### EXERCISE
State the number of lines in the following data that include the word "NAND", with no other text.

——

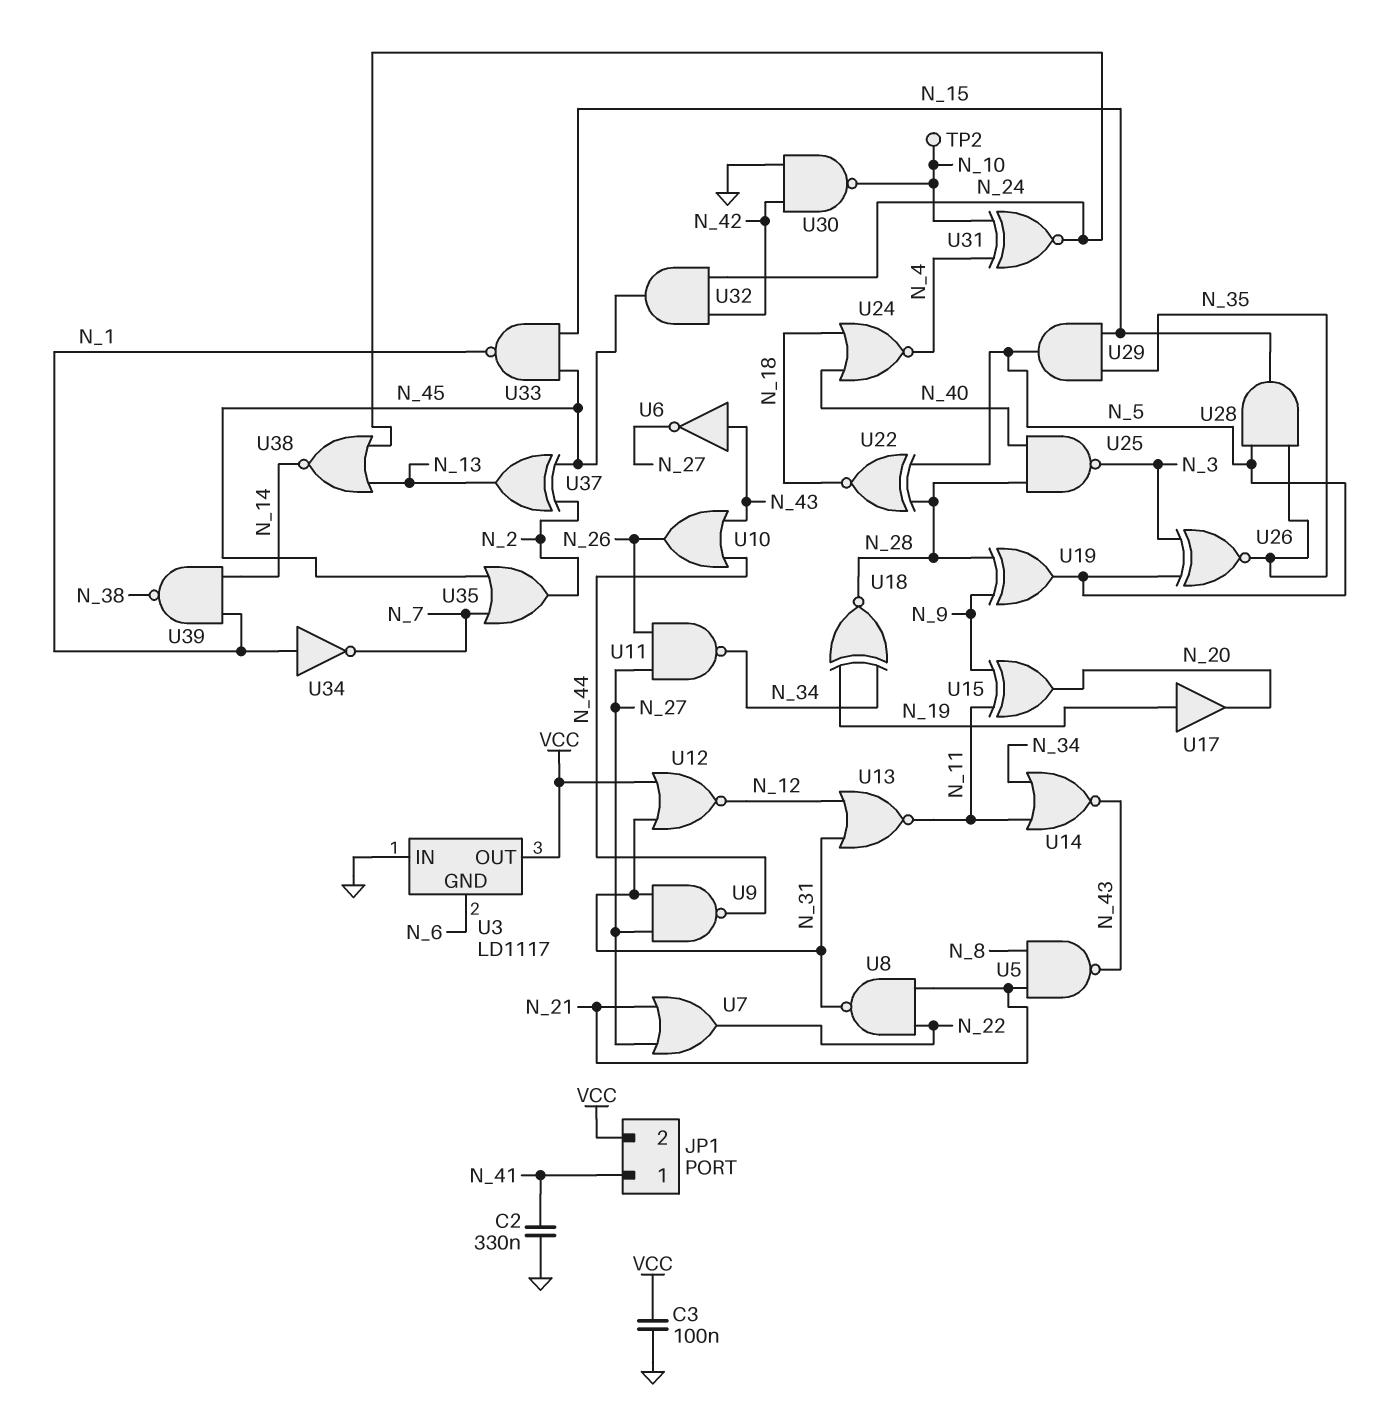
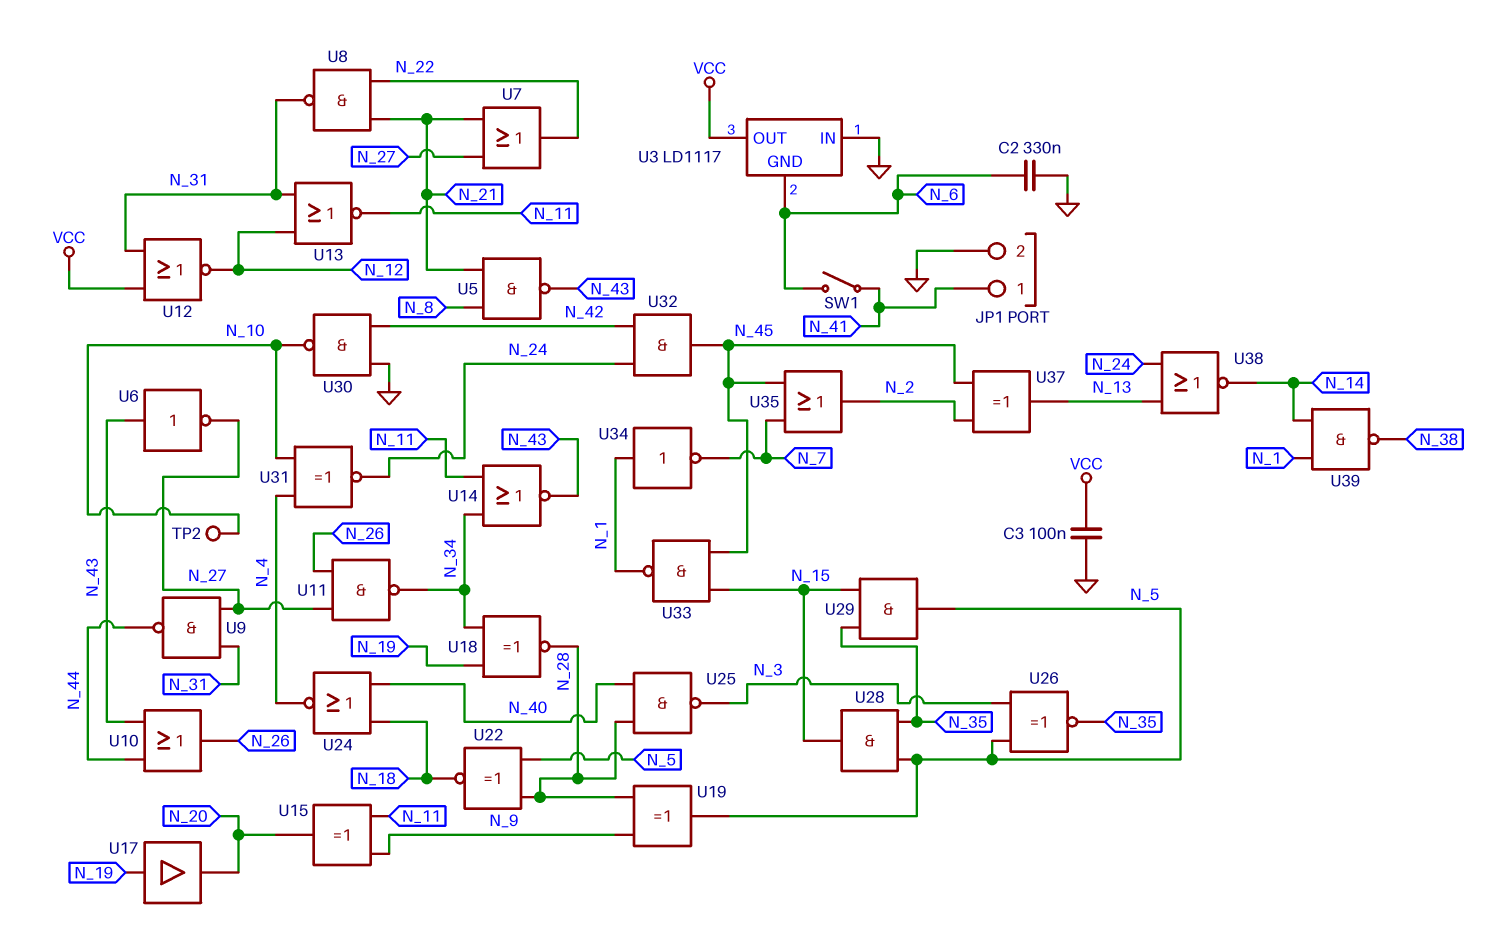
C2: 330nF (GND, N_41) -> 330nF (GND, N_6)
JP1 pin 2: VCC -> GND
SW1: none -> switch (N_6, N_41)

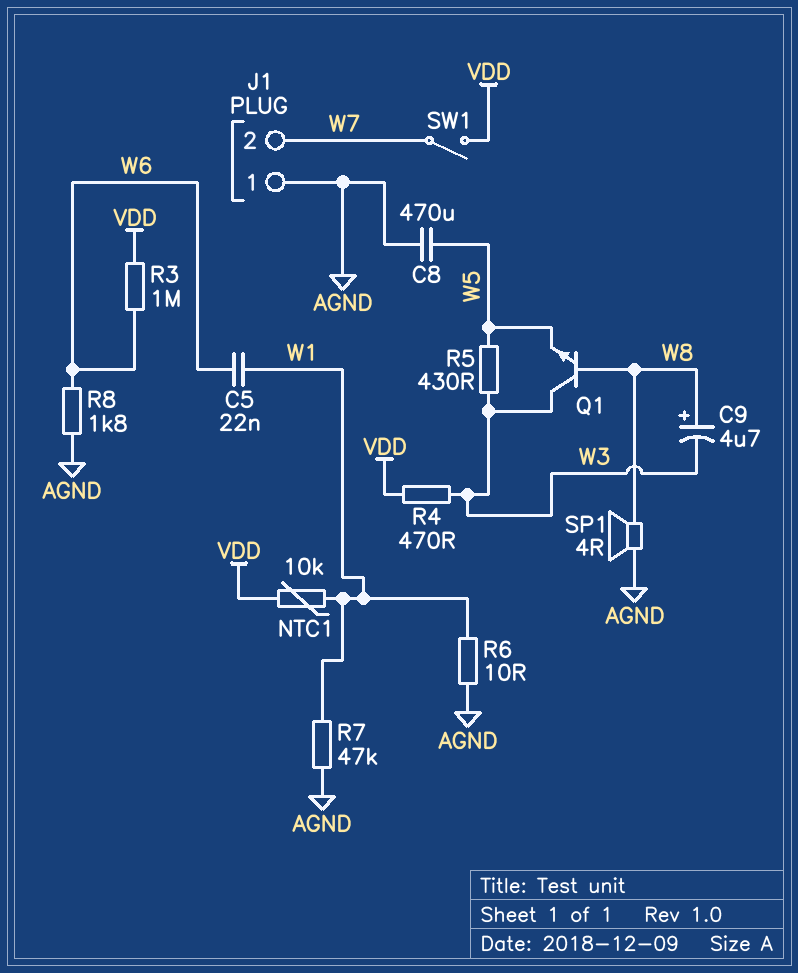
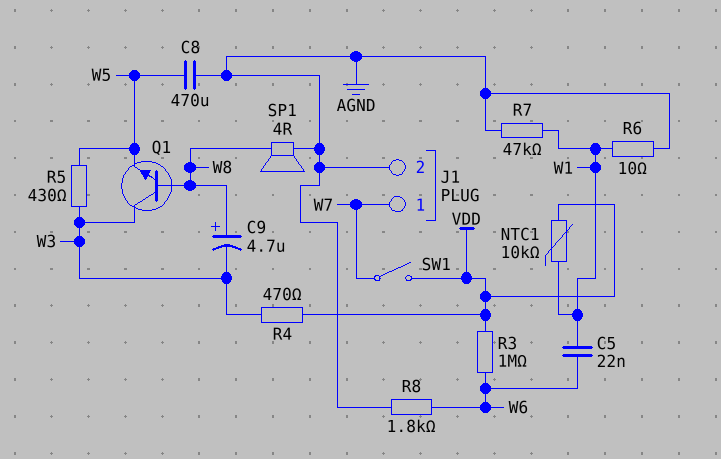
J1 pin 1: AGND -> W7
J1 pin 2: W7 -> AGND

——

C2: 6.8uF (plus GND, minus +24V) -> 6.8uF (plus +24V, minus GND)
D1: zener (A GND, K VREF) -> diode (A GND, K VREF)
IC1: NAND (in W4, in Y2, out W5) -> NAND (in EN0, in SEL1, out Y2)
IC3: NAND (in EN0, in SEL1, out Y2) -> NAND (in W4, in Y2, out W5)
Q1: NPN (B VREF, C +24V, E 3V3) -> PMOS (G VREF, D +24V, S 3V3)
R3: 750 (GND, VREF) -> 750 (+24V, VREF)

——

### EXERCISE ANSWER
2